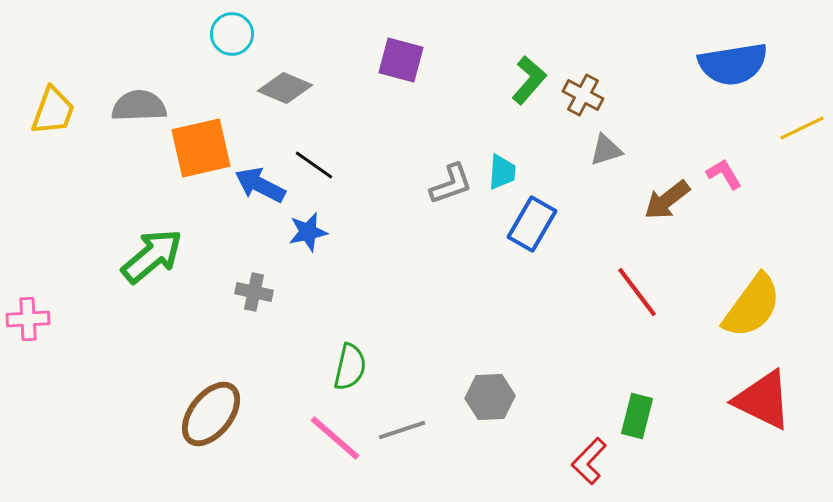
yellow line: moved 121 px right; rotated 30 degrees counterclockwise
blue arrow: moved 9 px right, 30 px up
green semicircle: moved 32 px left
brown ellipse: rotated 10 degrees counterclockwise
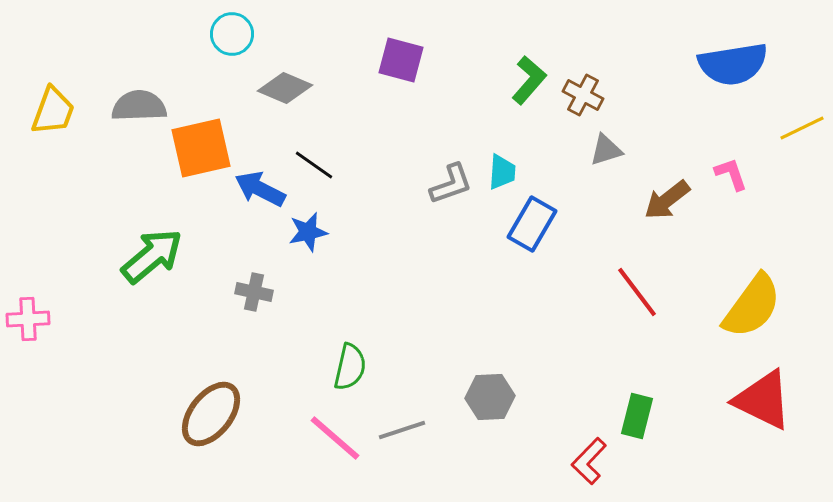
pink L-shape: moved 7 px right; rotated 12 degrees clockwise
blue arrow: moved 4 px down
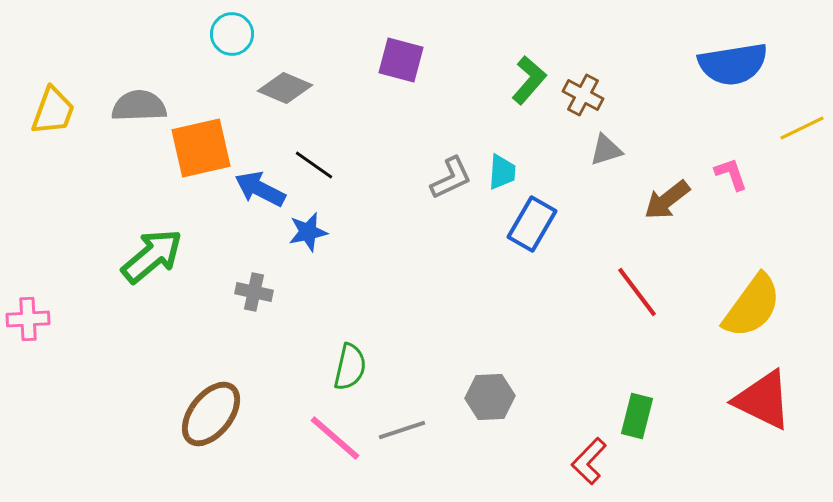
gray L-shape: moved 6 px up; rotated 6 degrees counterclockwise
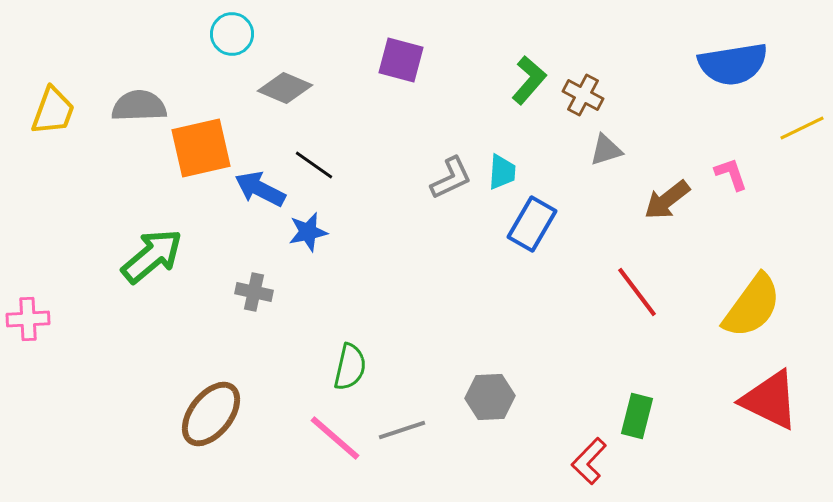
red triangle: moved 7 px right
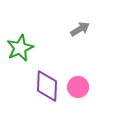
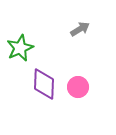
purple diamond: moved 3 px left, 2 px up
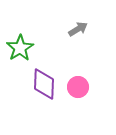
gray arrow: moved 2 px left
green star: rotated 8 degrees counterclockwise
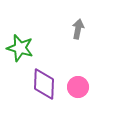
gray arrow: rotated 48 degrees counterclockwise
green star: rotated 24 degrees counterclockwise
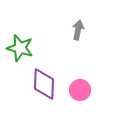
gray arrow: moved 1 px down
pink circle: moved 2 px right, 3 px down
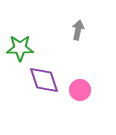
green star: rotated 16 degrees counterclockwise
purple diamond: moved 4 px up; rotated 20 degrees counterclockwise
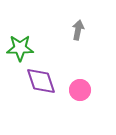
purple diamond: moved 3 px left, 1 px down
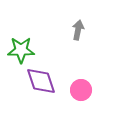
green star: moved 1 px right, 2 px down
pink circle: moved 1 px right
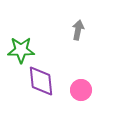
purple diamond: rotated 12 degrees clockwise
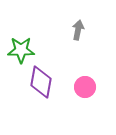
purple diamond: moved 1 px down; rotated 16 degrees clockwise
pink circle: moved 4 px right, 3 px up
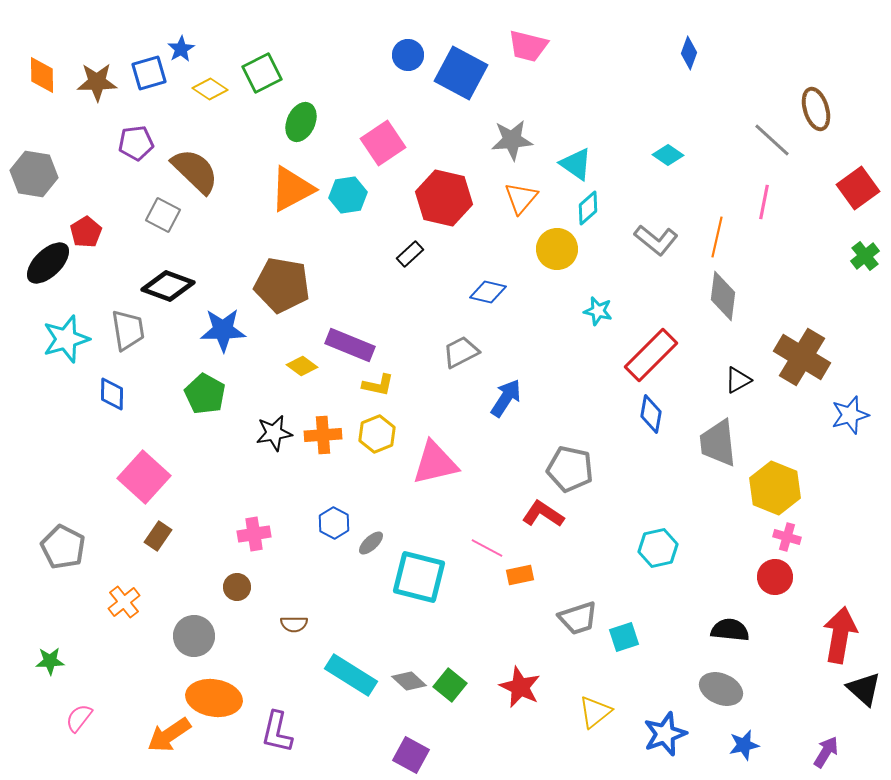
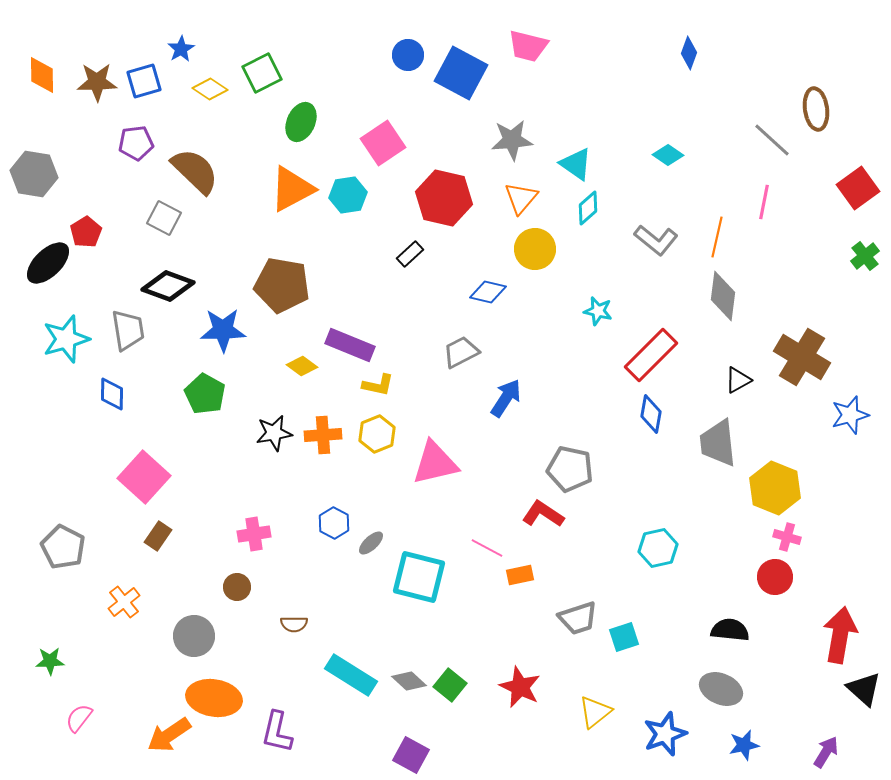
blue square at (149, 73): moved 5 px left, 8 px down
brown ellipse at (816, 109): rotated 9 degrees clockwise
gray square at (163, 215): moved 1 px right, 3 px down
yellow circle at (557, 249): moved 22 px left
· · · ·
** What to do **
Report each line of the items above that contains the string "shape", treating uppercase and lowercase letters as different.

** Exercise response **
pink L-shape: moved 7 px right; rotated 12 degrees clockwise
gray L-shape: moved 6 px up; rotated 6 degrees counterclockwise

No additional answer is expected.